→ **Required work**:
Please copy out each entry, word for word.

→ **Records provided**:
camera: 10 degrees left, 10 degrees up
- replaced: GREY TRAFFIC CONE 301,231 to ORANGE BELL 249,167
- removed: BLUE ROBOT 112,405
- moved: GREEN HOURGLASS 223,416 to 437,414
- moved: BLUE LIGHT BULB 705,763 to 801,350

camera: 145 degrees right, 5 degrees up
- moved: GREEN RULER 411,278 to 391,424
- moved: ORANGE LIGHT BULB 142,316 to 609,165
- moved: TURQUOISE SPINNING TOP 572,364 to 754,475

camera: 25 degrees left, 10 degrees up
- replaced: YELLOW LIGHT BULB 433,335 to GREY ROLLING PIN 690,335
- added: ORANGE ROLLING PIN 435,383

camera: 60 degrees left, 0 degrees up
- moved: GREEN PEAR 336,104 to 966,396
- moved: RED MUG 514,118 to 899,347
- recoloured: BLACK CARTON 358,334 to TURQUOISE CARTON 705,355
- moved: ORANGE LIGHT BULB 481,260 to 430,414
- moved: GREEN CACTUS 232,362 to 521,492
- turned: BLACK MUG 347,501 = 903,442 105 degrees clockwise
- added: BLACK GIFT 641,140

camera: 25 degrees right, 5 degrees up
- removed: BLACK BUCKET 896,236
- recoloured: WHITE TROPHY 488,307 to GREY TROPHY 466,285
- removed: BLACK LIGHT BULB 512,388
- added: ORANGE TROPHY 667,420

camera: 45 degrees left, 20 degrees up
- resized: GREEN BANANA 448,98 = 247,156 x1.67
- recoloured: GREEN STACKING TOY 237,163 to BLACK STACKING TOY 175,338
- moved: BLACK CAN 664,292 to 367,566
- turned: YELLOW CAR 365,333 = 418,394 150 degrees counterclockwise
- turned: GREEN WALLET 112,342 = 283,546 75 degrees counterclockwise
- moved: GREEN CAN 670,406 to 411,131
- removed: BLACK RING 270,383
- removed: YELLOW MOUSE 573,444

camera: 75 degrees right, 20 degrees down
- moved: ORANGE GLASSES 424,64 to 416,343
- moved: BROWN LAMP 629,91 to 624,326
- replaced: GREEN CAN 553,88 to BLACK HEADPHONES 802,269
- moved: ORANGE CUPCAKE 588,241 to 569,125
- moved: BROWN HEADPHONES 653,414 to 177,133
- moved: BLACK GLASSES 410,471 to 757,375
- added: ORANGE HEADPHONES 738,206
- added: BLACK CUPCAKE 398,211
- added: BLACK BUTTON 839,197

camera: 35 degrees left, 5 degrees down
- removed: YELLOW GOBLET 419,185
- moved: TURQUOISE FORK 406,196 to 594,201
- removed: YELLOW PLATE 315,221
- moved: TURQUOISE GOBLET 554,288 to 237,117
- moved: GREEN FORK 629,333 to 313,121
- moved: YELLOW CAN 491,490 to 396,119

→ **Task answer**:
camera: 10 degrees left, 10 degrees up
- replaced: GREY TRAFFIC CONE 301,231 to ORANGE BELL 249,167
- removed: BLUE ROBOT 112,405
- moved: GREEN HOURGLASS 223,416 to 437,414
- moved: BLUE LIGHT BULB 705,763 to 801,350

camera: 145 degrees right, 5 degrees up
- moved: GREEN RULER 411,278 to 391,424
- moved: ORANGE LIGHT BULB 142,316 to 609,165
- moved: TURQUOISE SPINNING TOP 572,364 to 754,475

camera: 25 degrees left, 10 degrees up
- replaced: YELLOW LIGHT BULB 433,335 to GREY ROLLING PIN 690,335
- added: ORANGE ROLLING PIN 435,383

camera: 60 degrees left, 0 degrees up
- moved: GREEN PEAR 336,104 to 966,396
- moved: RED MUG 514,118 to 899,347
- recoloured: BLACK CARTON 358,334 to TURQUOISE CARTON 705,355
- moved: ORANGE LIGHT BULB 481,260 to 430,414
- moved: GREEN CACTUS 232,362 to 521,492
- turned: BLACK MUG 347,501 = 903,442 105 degrees clockwise
- added: BLACK GIFT 641,140

camera: 25 degrees right, 5 degrees up
- removed: BLACK BUCKET 896,236
- recoloured: WHITE TROPHY 488,307 to GREY TROPHY 466,285
- removed: BLACK LIGHT BULB 512,388
- added: ORANGE TROPHY 667,420

camera: 45 degrees left, 20 degrees up
- resized: GREEN BANANA 448,98 = 247,156 x1.67
- recoloured: GREEN STACKING TOY 237,163 to BLACK STACKING TOY 175,338
- moved: BLACK CAN 664,292 to 367,566
- turned: YELLOW CAR 365,333 = 418,394 150 degrees counterclockwise
- turned: GREEN WALLET 112,342 = 283,546 75 degrees counterclockwise
- moved: GREEN CAN 670,406 to 411,131
- removed: BLACK RING 270,383
- removed: YELLOW MOUSE 573,444

camera: 75 degrees right, 20 degrees down
- moved: ORANGE GLASSES 424,64 to 416,343
- moved: BROWN LAMP 629,91 to 624,326
- replaced: GREEN CAN 553,88 to BLACK HEADPHONES 802,269
- moved: ORANGE CUPCAKE 588,241 to 569,125
- moved: BROWN HEADPHONES 653,414 to 177,133
- moved: BLACK GLASSES 410,471 to 757,375
- added: ORANGE HEADPHONES 738,206
- added: BLACK CUPCAKE 398,211
- added: BLACK BUTTON 839,197

camera: 35 degrees left, 5 degrees down
- removed: YELLOW GOBLET 419,185
- moved: TURQUOISE FORK 406,196 to 594,201
- removed: YELLOW PLATE 315,221
- moved: TURQUOISE GOBLET 554,288 to 237,117
- moved: GREEN FORK 629,333 to 313,121
- moved: YELLOW CAN 491,490 to 396,119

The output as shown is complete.